## Activity
Take the line containing "gray square: (137, 84) -> (89, 65), moved" and every line after it to the end of the material below; reproduce them exactly, without pictures.

## Input for this task
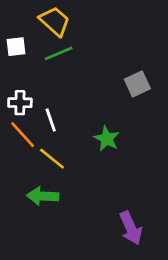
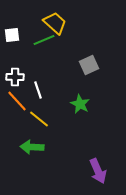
yellow trapezoid: (55, 21) -> (55, 23), moved
gray square: (137, 84) -> (89, 65), moved

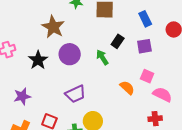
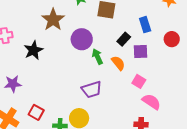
black rectangle: (118, 41) -> (124, 39), moved
purple circle: (70, 54) -> (82, 39), moved
orange semicircle: (127, 88) -> (118, 63), moved
purple trapezoid: (75, 94) -> (92, 89), moved

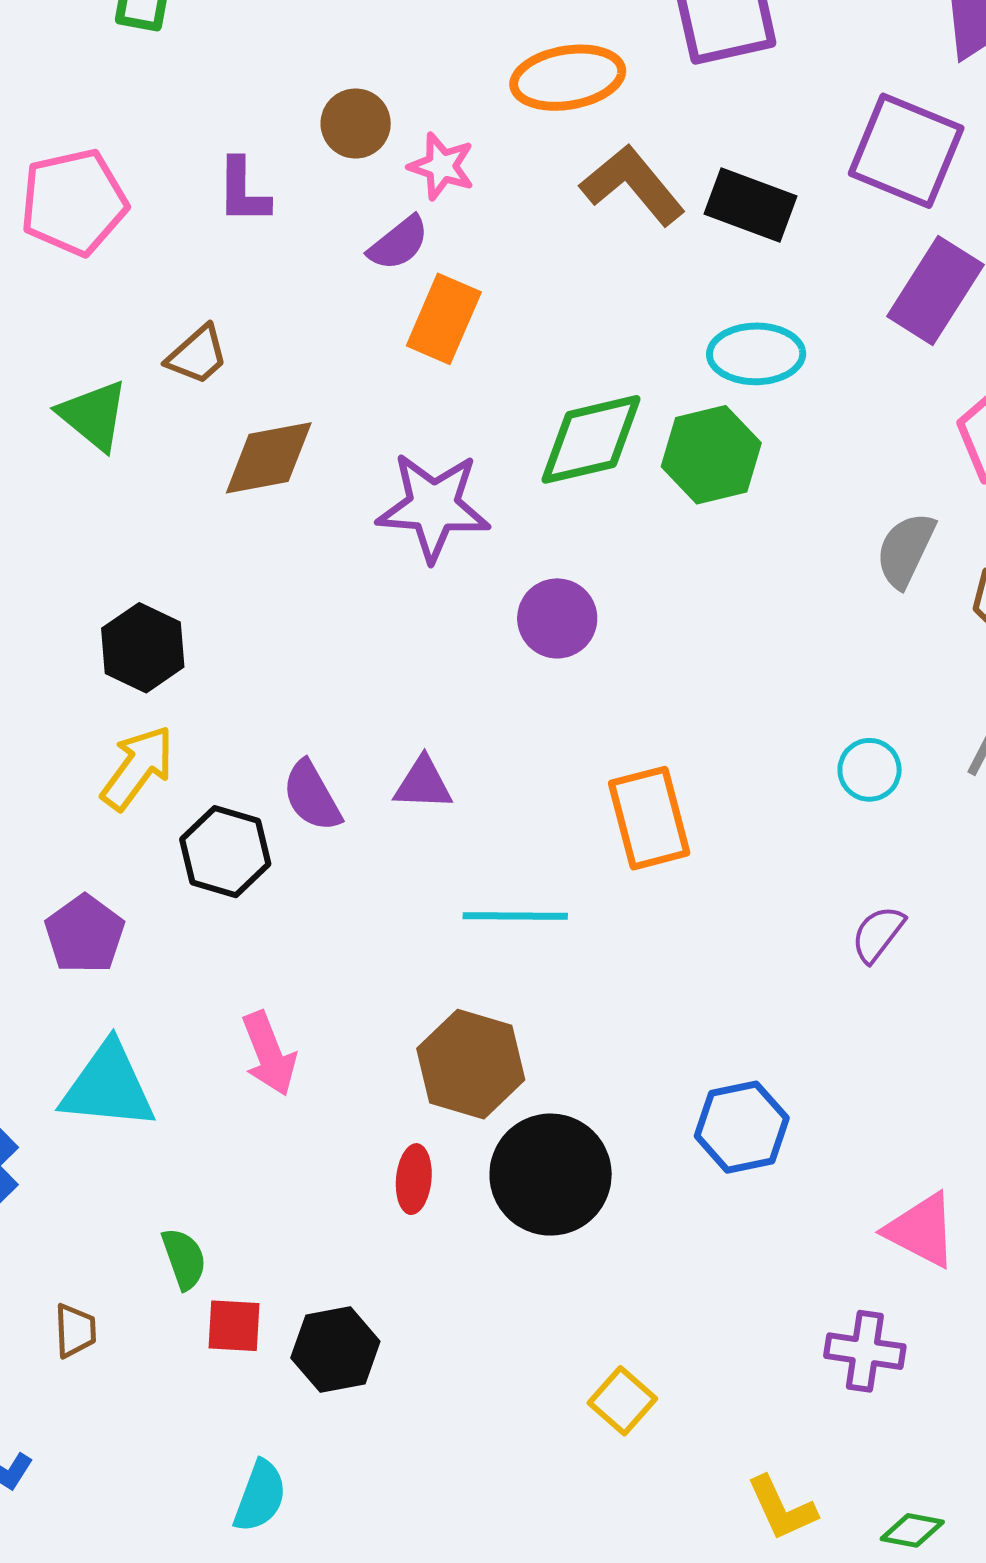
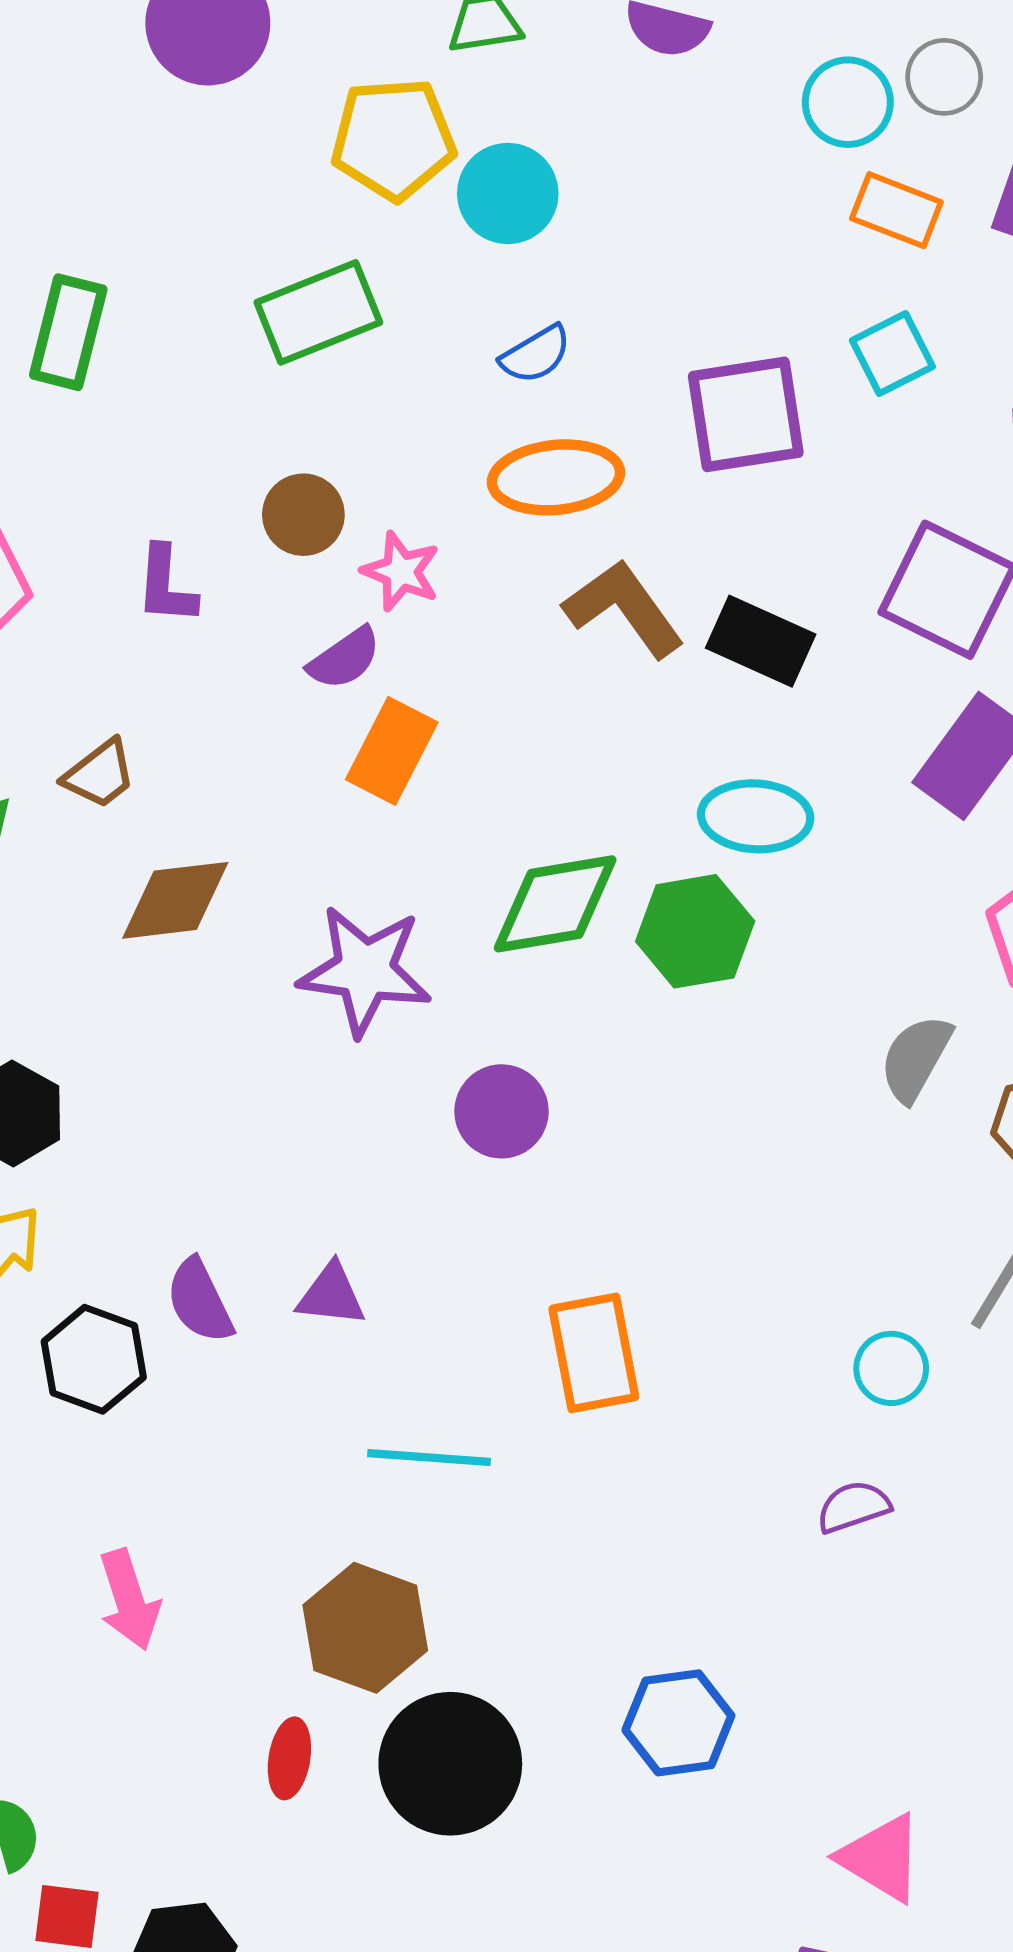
cyan circle: (870, 770) -> (891, 1368), moved
purple semicircle: (878, 934) -> (853, 1507), turned 30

## Answer below
gray square: (137, 84) -> (89, 65), moved

black rectangle: (118, 41) -> (124, 39), moved
purple circle: (70, 54) -> (82, 39), moved
orange semicircle: (127, 88) -> (118, 63), moved
purple trapezoid: (75, 94) -> (92, 89), moved

cyan circle: (870, 770) -> (891, 1368), moved
purple semicircle: (878, 934) -> (853, 1507), turned 30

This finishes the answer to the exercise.